▸ AIM OF THE TASK
Nothing but the lines from the one with "SW1: button (SEL1, W7) -> button (GND, SEL1)" through the end of the data should be set down, each exactly as written, and no picture should be included.

▸ SUPPLIED MATERIAL
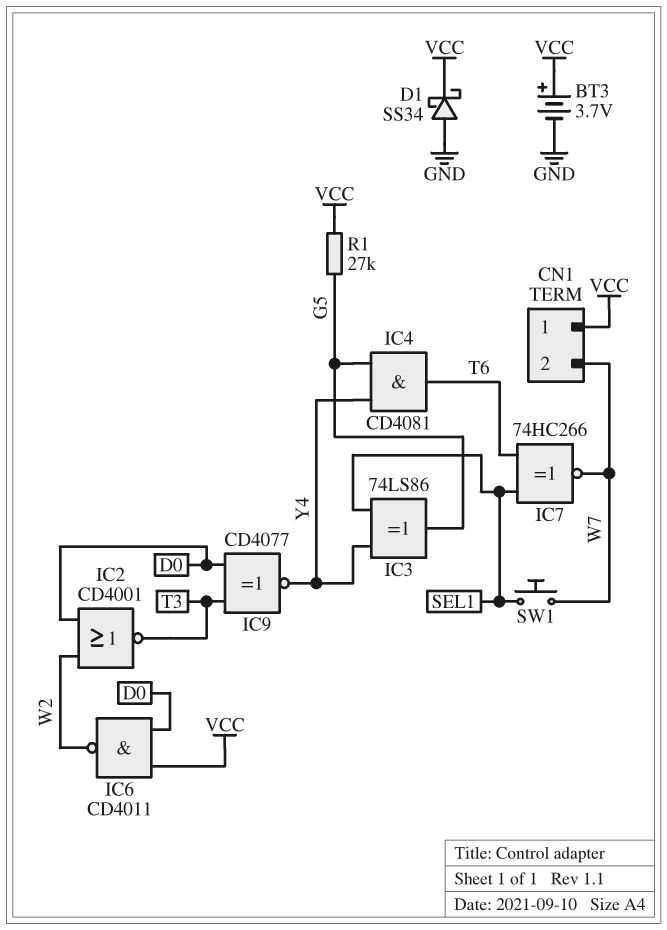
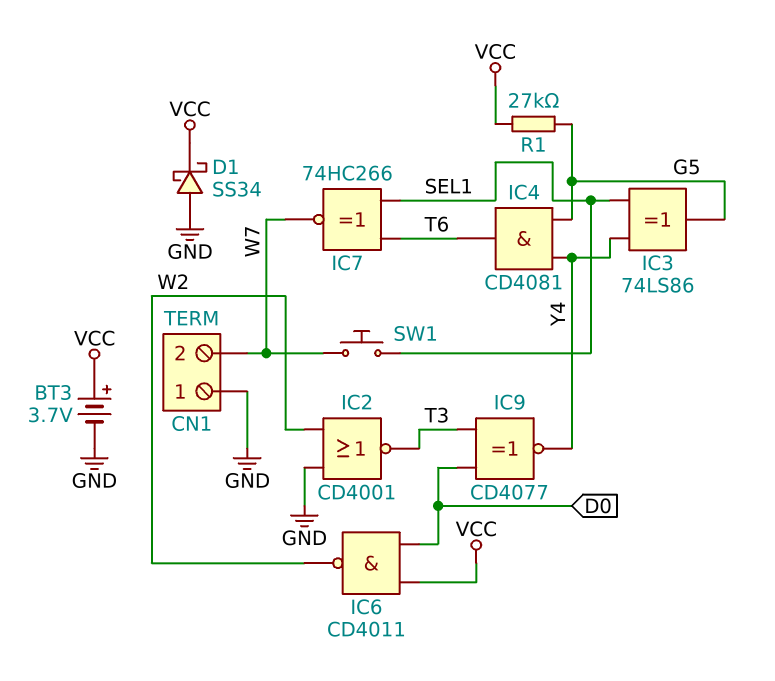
CN1 pin 1: VCC -> GND
IC2: NOR CD4001 (in D0, in W2, out T3) -> NOR CD4001 (in GND, in W2, out T3)

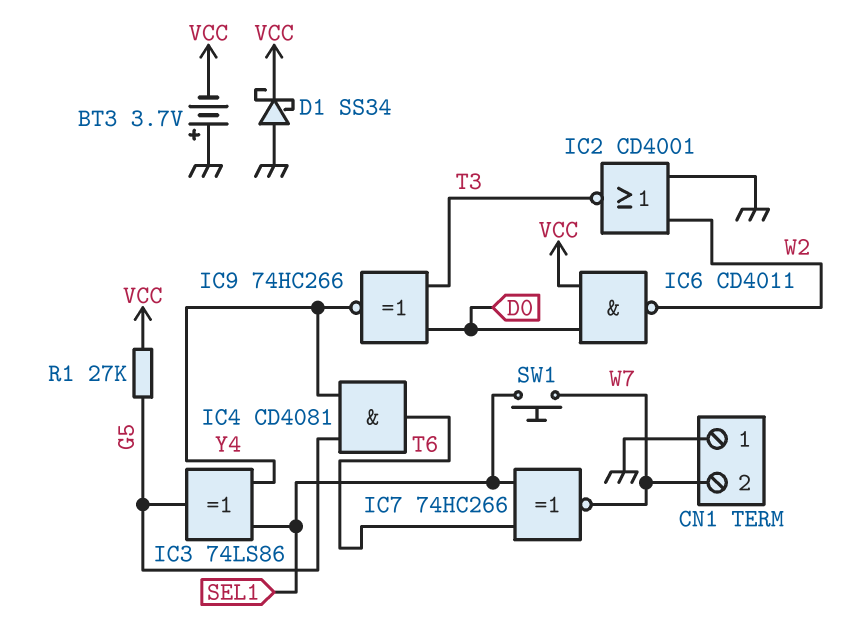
BT3: 3.7V (plus VCC, minus GND) -> 3.7V (plus GND, minus VCC)
IC9: XNOR CD4077 (in D0, in T3, out Y4) -> XNOR 74HC266 (in D0, in T3, out Y4)

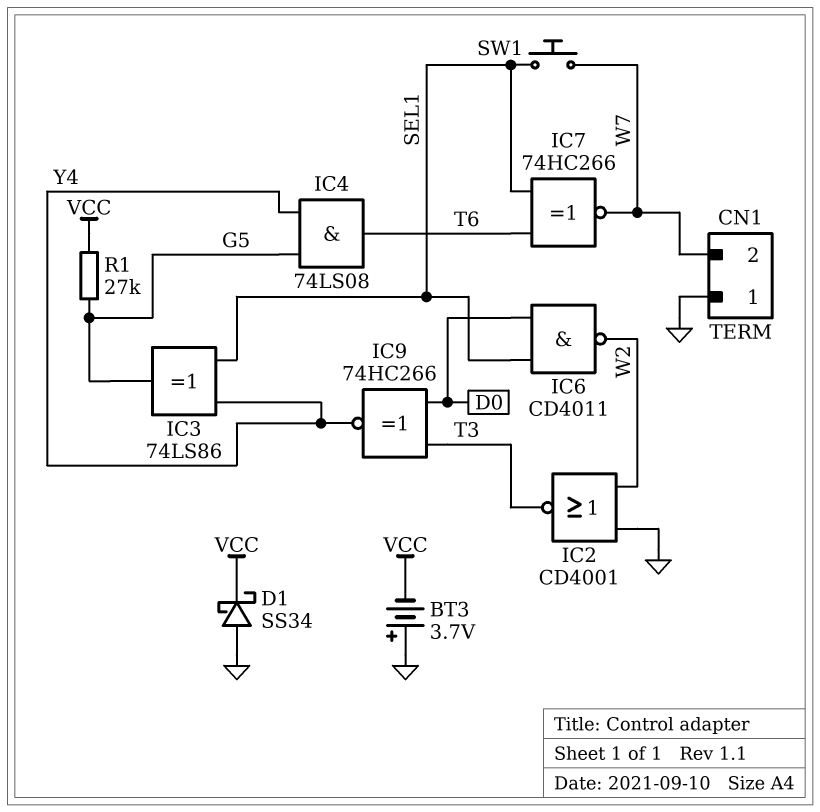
IC4: AND CD4081 (in G5, in Y4, out T6) -> AND 74LS08 (in G5, in Y4, out T6)
IC6: NAND CD4011 (in D0, in VCC, out W2) -> NAND CD4011 (in D0, in SEL1, out W2)

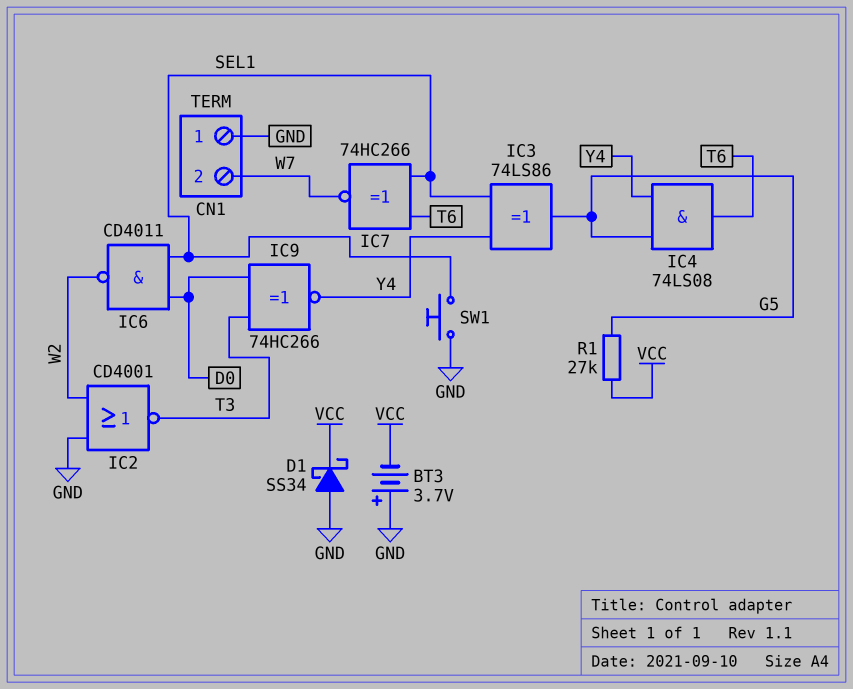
SW1: button (SEL1, W7) -> button (GND, SEL1)

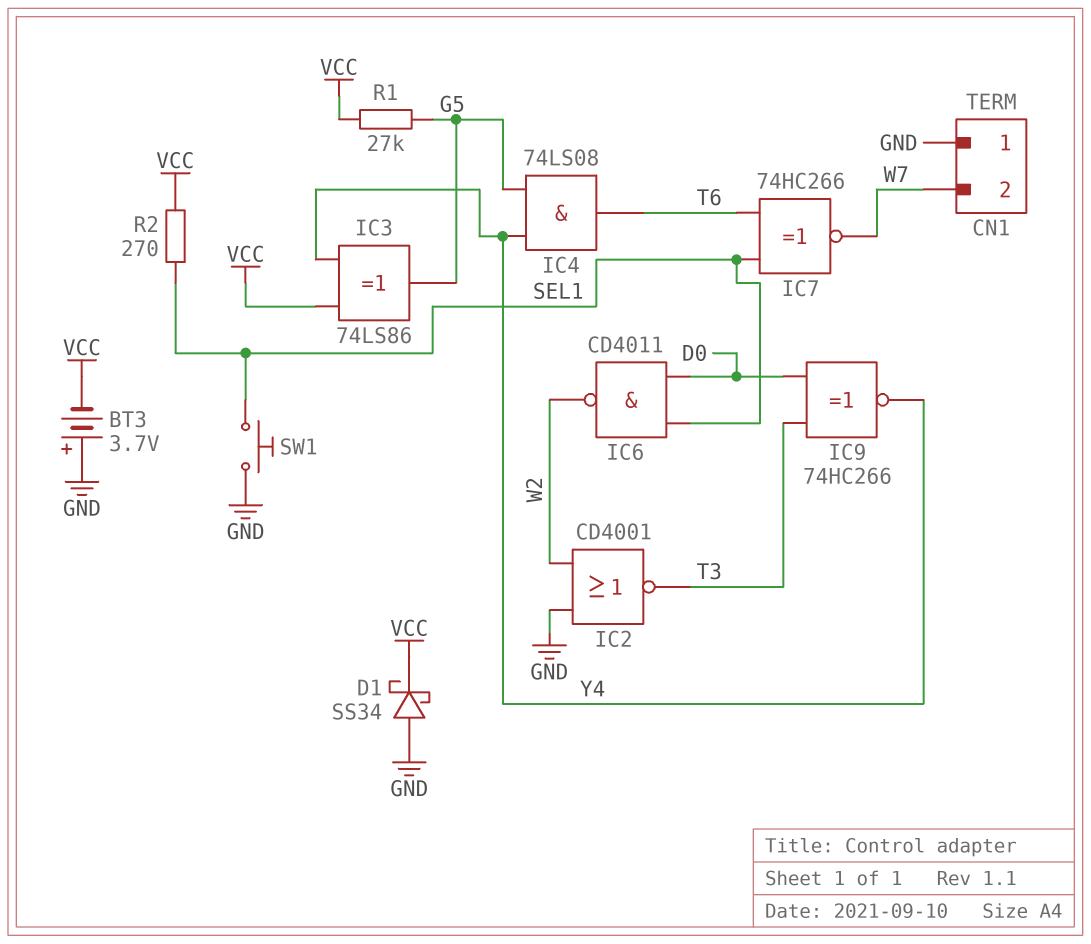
IC3: XOR 74LS86 (in SEL1, in Y4, out G5) -> XOR 74LS86 (in VCC, in Y4, out G5)
R2: none -> 270 (SEL1, VCC)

▸ RESULT
SW1: button (SEL1, W7) -> button (GND, SEL1)

IC3: XOR 74LS86 (in SEL1, in Y4, out G5) -> XOR 74LS86 (in VCC, in Y4, out G5)
R2: none -> 270 (SEL1, VCC)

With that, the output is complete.